Task objective
The records below must be reproduced exactly, excluding any pictures.

[Scene change data]
▬▬▬
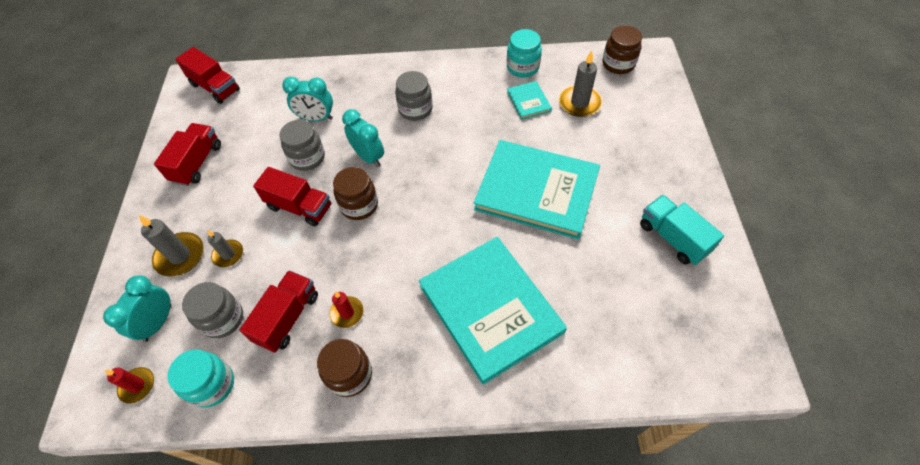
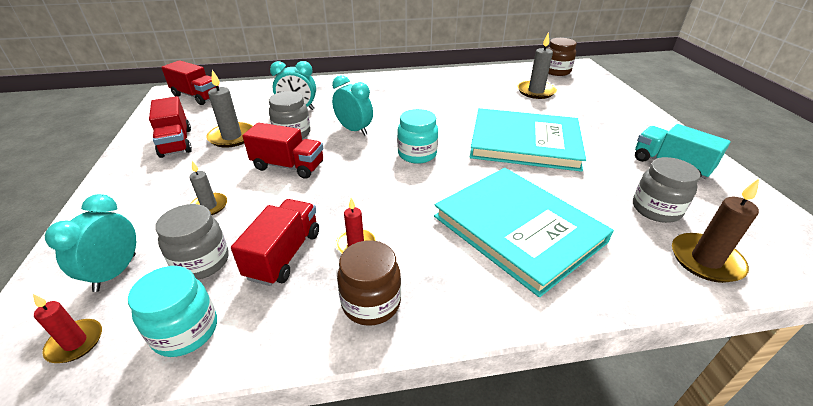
camera: 10 degrees left, 20 degrees down
(180, 256) = (151, 211): grey candle -> grey candle (232, 137)
(197, 163) = (176, 142): red truck -> red truck turned 150 degrees clockwise
(359, 205) = (352, 161): brown jar -> none
(415, 109) = (391, 101): grey jar -> grey jar (656, 209)
(522, 67) = (478, 75): turquoise jar -> turquoise jar (417, 154)
(528, 101) = (491, 92): turquoise book -> none
(641, 362) = (705, 260): none -> brown candle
▬▬▬
Written answer
camera: 10 degrees left, 20 degrees down
(180, 256) = (151, 211): grey candle -> grey candle (232, 137)
(197, 163) = (176, 142): red truck -> red truck turned 150 degrees clockwise
(359, 205) = (352, 161): brown jar -> none
(415, 109) = (391, 101): grey jar -> grey jar (656, 209)
(522, 67) = (478, 75): turquoise jar -> turquoise jar (417, 154)
(528, 101) = (491, 92): turquoise book -> none
(641, 362) = (705, 260): none -> brown candle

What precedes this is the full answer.